_What is needed_
From the data below, return the exact lines starting at the line containing "camera: 10 degrees left, 15 degrees up" and ending at the line containing "(884, 218) = (619, 132): purple", both included, and nothing else.

_Given data_
◇ ◇ ◇ ◇
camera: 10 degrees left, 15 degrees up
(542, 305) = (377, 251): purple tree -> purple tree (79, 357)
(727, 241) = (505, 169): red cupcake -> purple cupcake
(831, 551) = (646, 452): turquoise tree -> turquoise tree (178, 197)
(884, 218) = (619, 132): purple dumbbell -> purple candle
◇ ◇ ◇ ◇
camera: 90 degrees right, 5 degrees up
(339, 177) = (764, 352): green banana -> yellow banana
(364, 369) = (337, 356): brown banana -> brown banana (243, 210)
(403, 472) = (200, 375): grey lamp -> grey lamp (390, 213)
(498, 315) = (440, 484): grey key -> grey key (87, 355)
◇ ◇ ◇ ◇
_Problem solution_
camera: 10 degrees left, 15 degrees up
(542, 305) = (377, 251): purple tree -> purple tree (79, 357)
(727, 241) = (505, 169): red cupcake -> purple cupcake
(831, 551) = (646, 452): turquoise tree -> turquoise tree (178, 197)
(884, 218) = (619, 132): purple dumbbell -> purple candle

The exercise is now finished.